- **Work required**:
Give only the number of lines in the records that include "dice".

- **Object transformation records**:
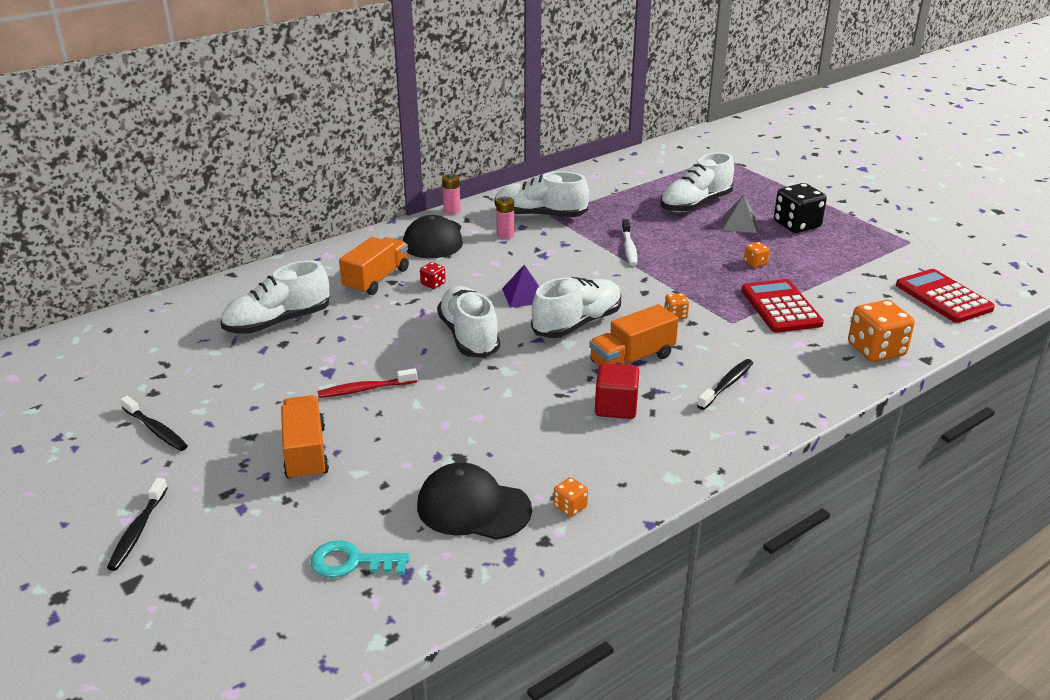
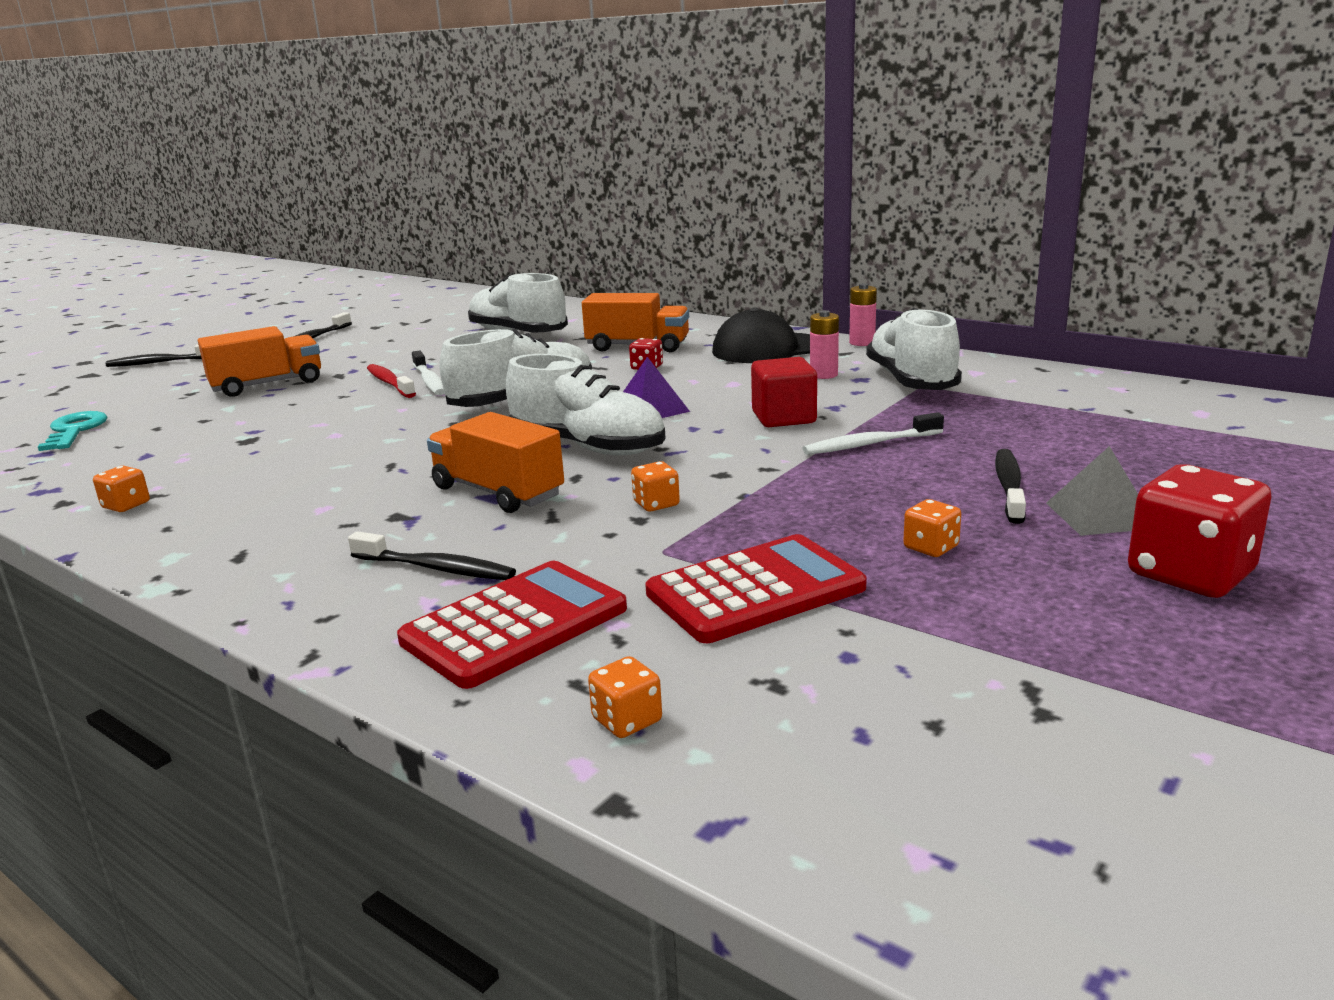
camera: 75 degrees right, 10 degrees down
black cap [417,463,532,540] -> none
red cube [595,363,640,419] -> red cube moved to [751,357,817,427]
white shoe [660,152,734,213] -> none
black dice [774,183,827,233] -> red dice [1128,464,1271,598]
orange dice [848,300,915,362] -> orange dice [588,656,662,738], size x0.47
red calculator [896,269,995,323] -> red calculator moved to [397,561,627,689]
none -> white toothbrush [412,350,444,395]
none -> black toothbrush [995,449,1026,524]

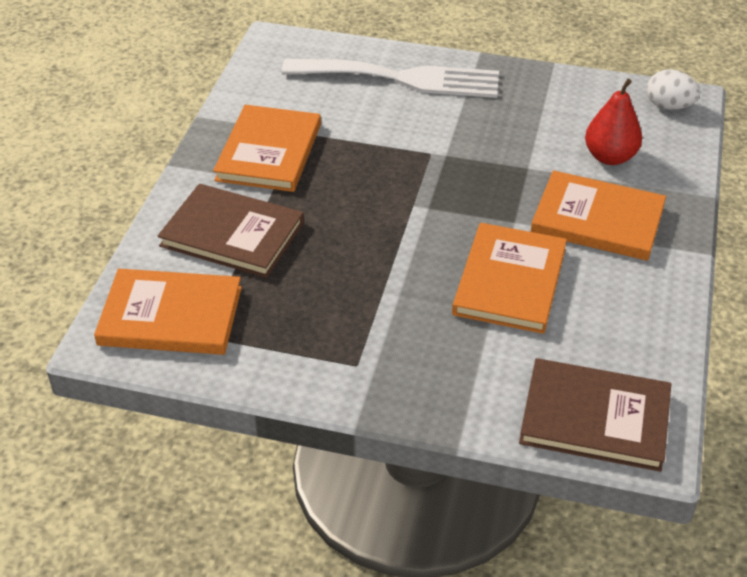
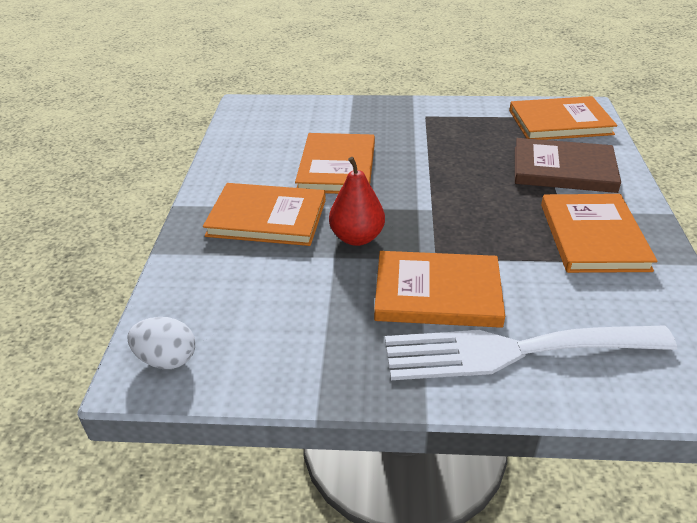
camera: 170 degrees right, 5 degrees down
brown book [519,358,671,472] -> none
red pear [585,79,642,165] -> red pear moved to [329,157,385,246]
none -> orange book [374,251,505,328]

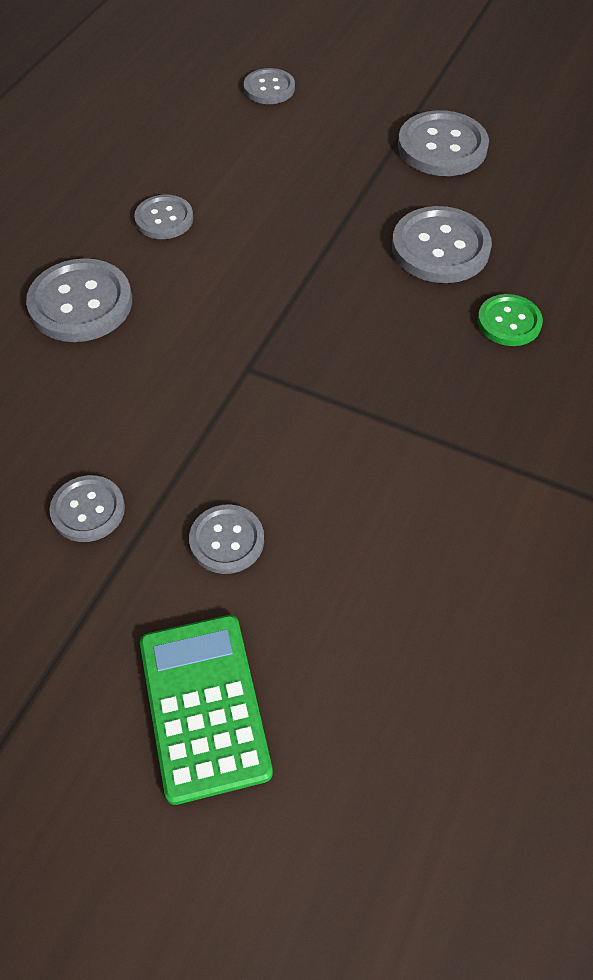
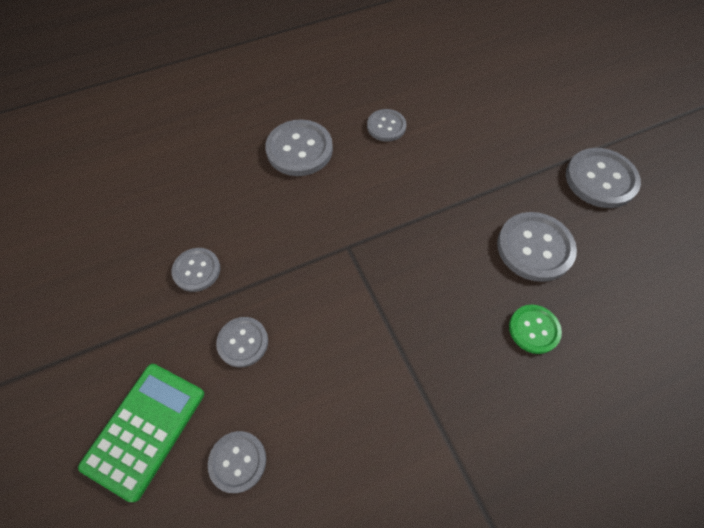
camera: 40 degrees right, 5 degrees up
grey button [244,68,295,104] -> grey button moved to [208,431,266,493]

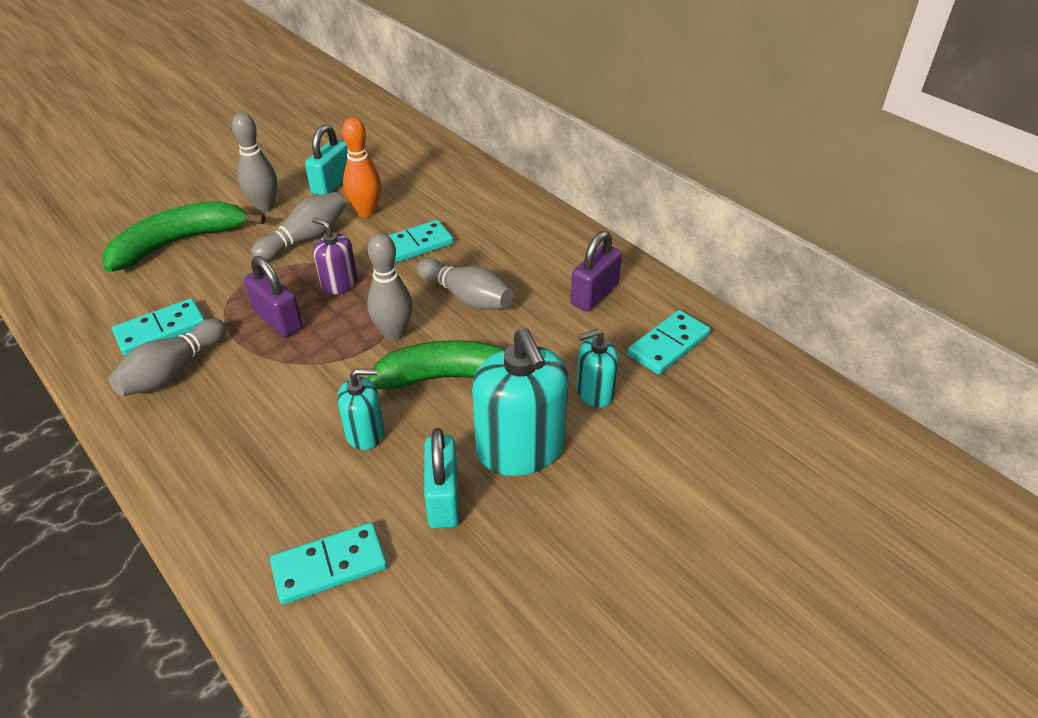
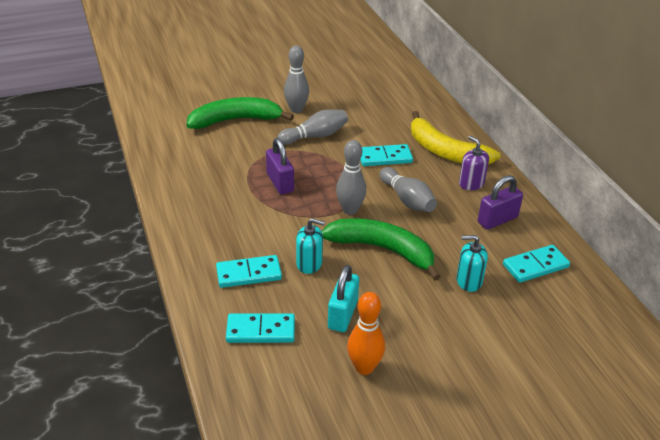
camera: 20 degrees right, 5 degrees down
grey bowling pin [108,319,226,396] -> none
turquoise domino [112,298,205,356] -> turquoise domino moved to [216,255,282,288]
turquoise padlock [305,124,348,195] -> none
purple soap dispenser [312,218,357,295] -> purple soap dispenser moved to [459,136,489,190]
orange bowling pin [342,117,381,217] -> orange bowling pin moved to [347,292,385,375]
turquoise soap dispenser [472,328,568,476] -> none
none -> yellow banana [411,111,500,164]

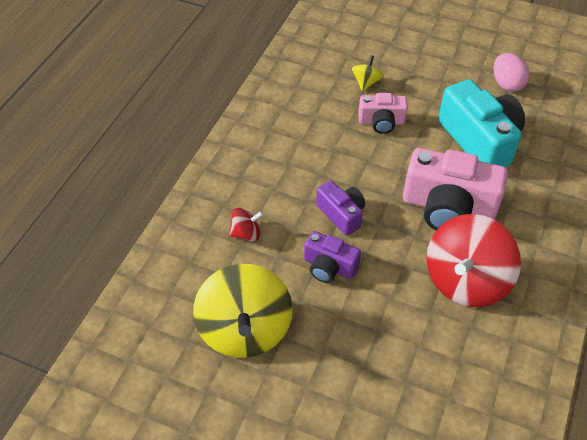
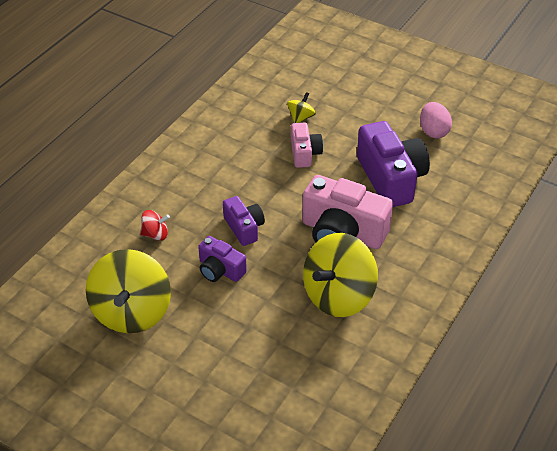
camera: 10 degrees right, 5 degrees down
pink camera [358,93,408,134] -> pink camera turned 105 degrees counterclockwise [291,123,323,168]
red spinning top [426,214,521,307] -> yellow spinning top [303,233,378,317]
turquoise camera [438,79,525,167] -> purple camera [357,121,430,207]

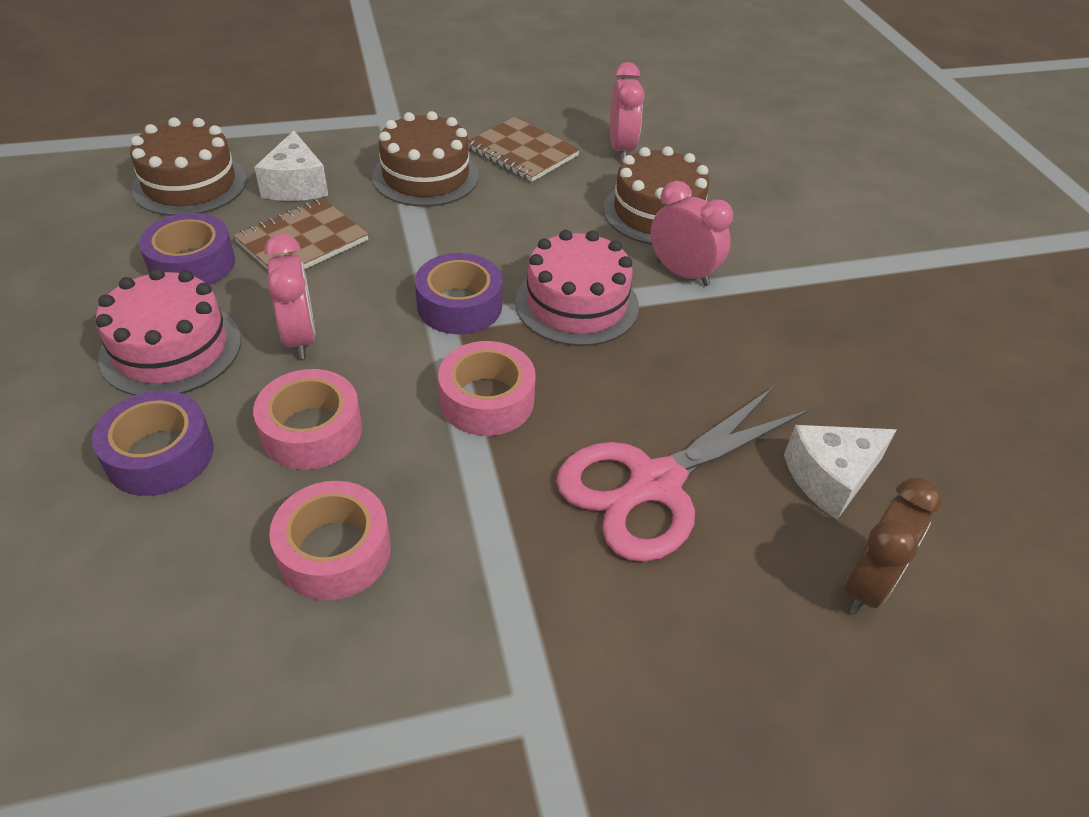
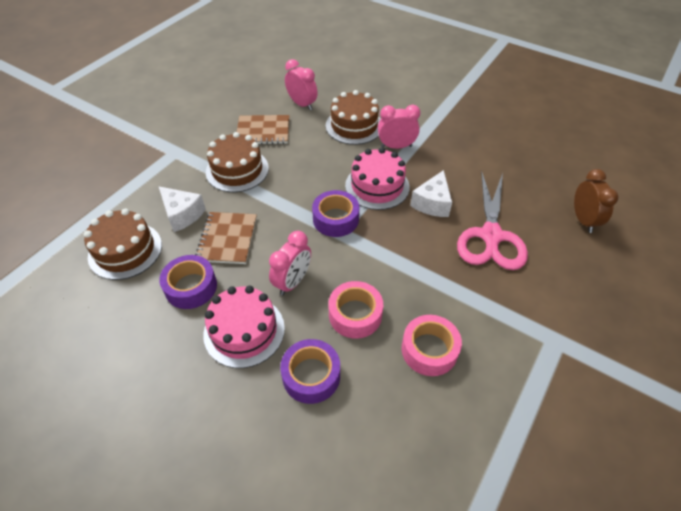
camera: 40 degrees left, 5 degrees up
pink clock [264,234,315,359] -> pink clock turned 90 degrees clockwise [269,231,311,295]
pink tape [438,341,536,436] -> none
white cheese [784,425,896,519] -> white cheese moved to [410,170,452,217]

- **Result of this exercise**:
2